Task brief: Reproduce, exactly, the lines of the material below from the line containing "JP3 pin 1: +15V -> GND" through the line containing "R8: 620 (GND, VE) -> none", with both end lines included and nothing else.
══ Task inputs ══
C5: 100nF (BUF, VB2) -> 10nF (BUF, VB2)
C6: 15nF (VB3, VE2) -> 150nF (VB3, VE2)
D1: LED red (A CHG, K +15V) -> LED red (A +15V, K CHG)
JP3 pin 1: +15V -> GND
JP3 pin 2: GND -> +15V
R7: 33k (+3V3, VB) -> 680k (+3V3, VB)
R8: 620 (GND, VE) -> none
═══
══ Task inputs ══
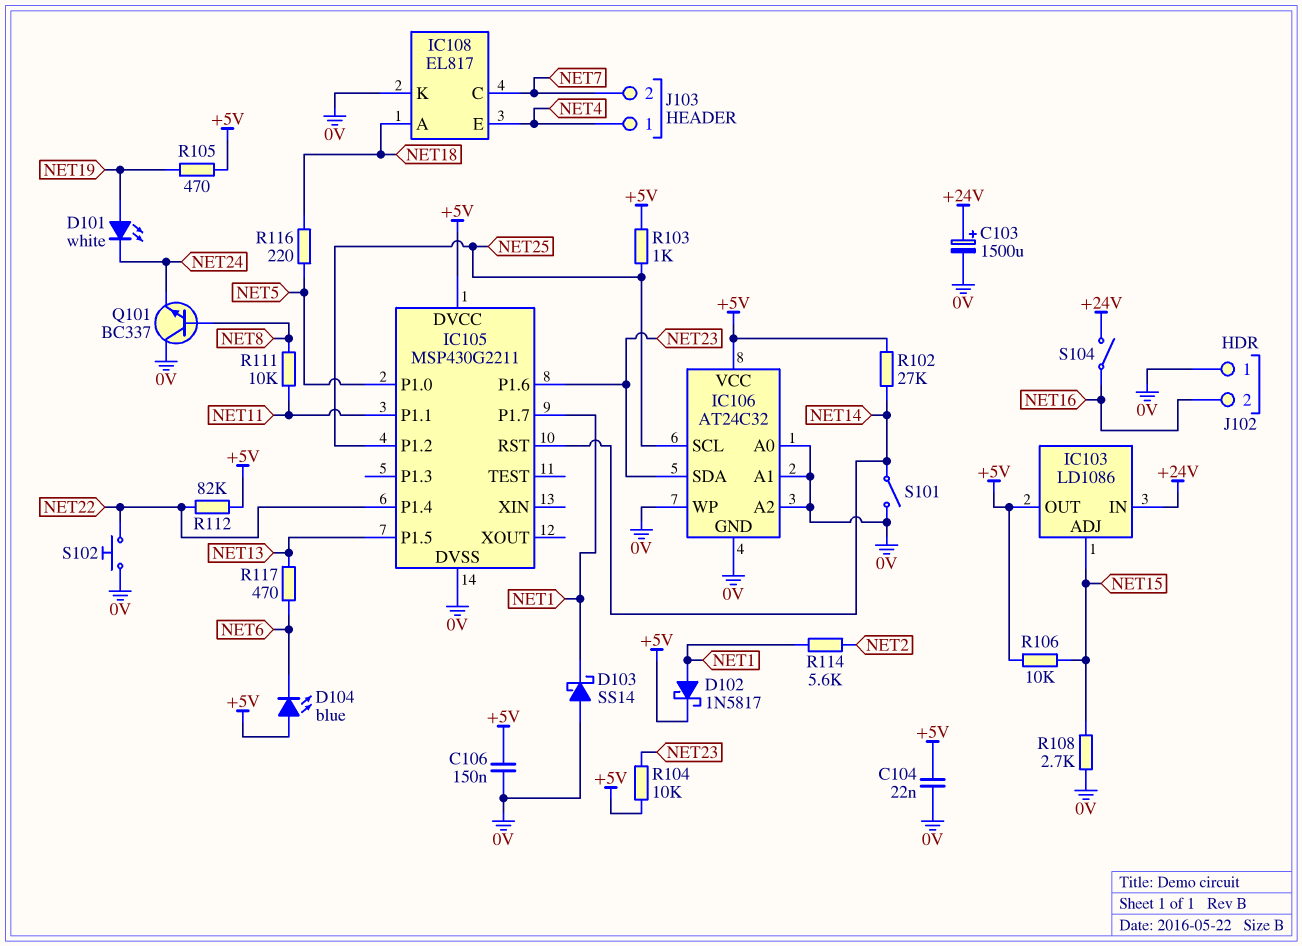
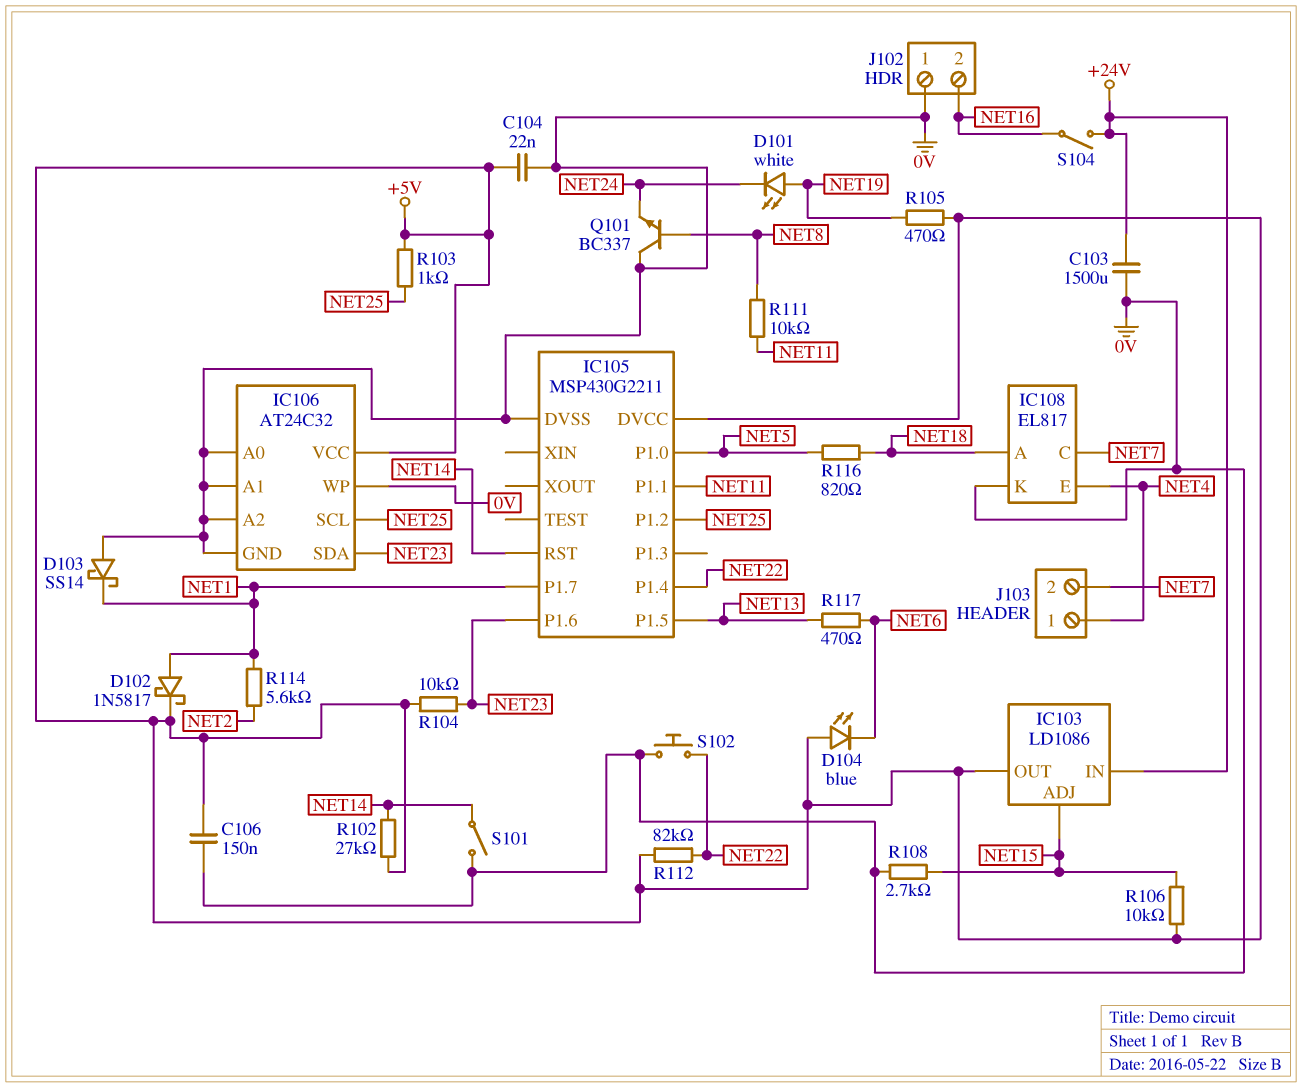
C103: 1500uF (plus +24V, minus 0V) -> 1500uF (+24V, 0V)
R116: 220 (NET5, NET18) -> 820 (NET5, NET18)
═══
Task result:
JP3 pin 1: +15V -> GND
JP3 pin 2: GND -> +15V
R7: 33k (+3V3, VB) -> 680k (+3V3, VB)
R8: 620 (GND, VE) -> none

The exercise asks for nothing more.